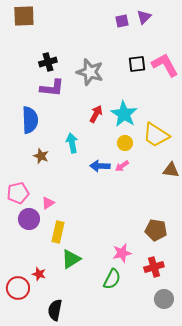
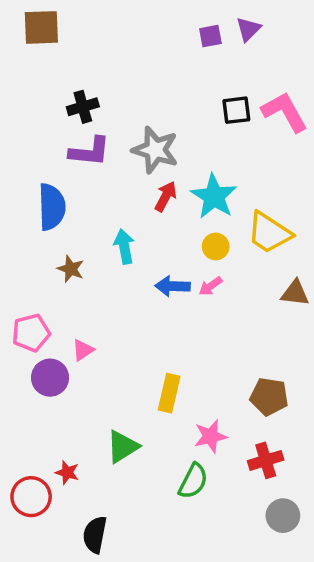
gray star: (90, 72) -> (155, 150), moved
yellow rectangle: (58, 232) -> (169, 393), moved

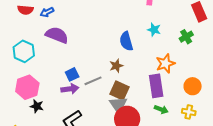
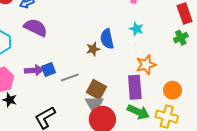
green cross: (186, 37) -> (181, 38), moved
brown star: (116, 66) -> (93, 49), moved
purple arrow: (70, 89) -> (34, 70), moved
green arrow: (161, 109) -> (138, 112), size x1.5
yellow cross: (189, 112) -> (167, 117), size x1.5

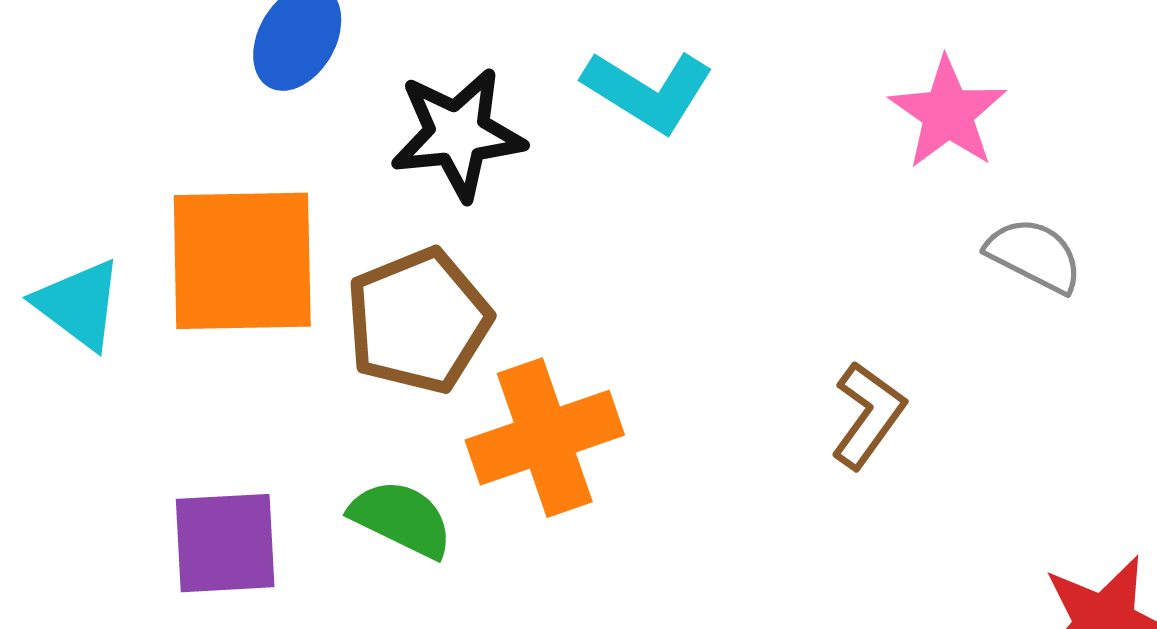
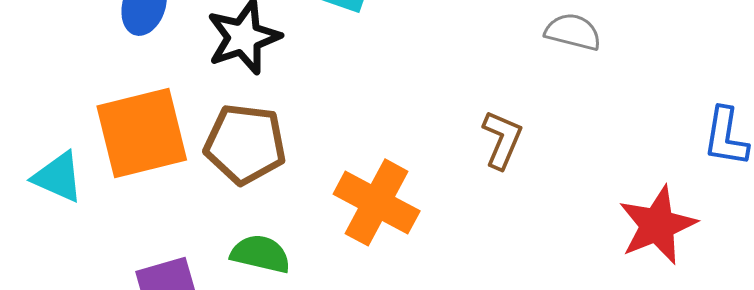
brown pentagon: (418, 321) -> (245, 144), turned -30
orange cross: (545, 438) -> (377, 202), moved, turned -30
==
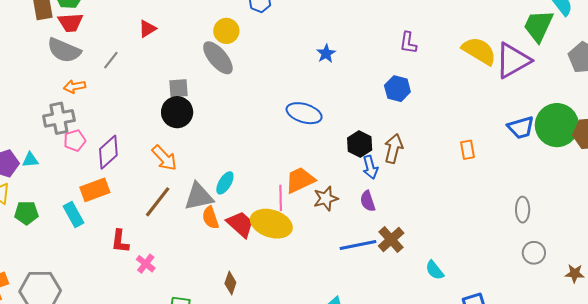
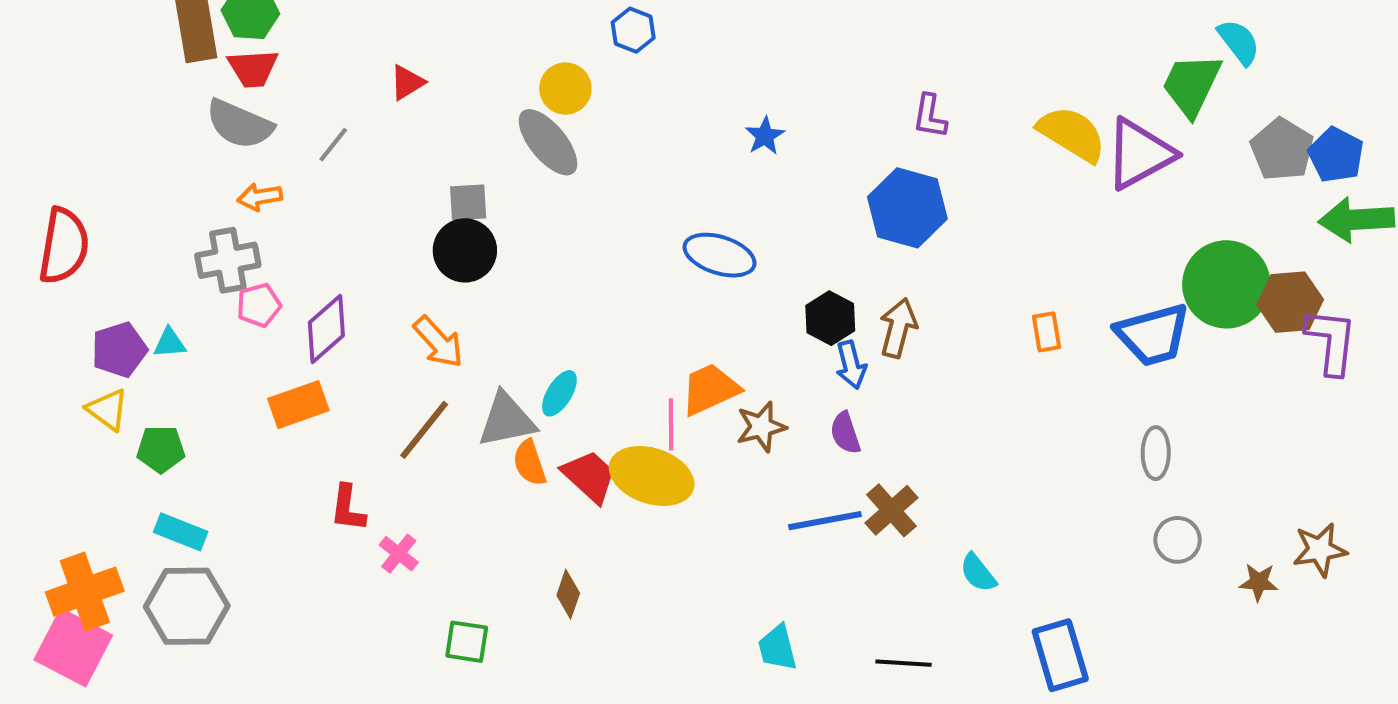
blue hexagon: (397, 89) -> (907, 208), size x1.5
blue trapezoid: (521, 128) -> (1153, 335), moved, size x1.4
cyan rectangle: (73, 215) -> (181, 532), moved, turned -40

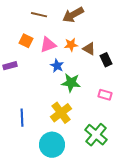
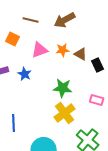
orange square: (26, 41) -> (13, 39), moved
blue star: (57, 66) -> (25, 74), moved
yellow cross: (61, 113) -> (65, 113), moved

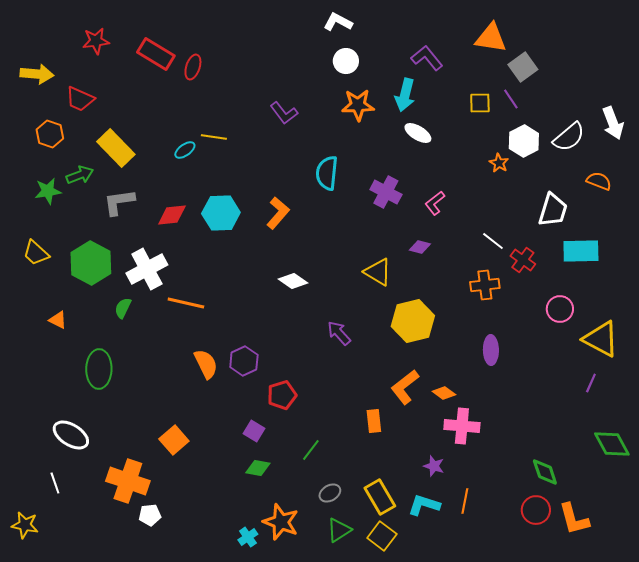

**What needs to be done**.
Here the job is to copy the stretch of records from the line containing "purple arrow: (70, 89) -> (34, 70), moved" through the line containing "orange cross: (545, 438)", word for word. Leave every picture out.

**Answer section**.
purple arrow: (70, 89) -> (34, 70), moved
green arrow: (161, 109) -> (138, 112), size x1.5
yellow cross: (189, 112) -> (167, 117), size x1.5

brown pentagon: (418, 321) -> (245, 144), turned -30
orange cross: (545, 438) -> (377, 202), moved, turned -30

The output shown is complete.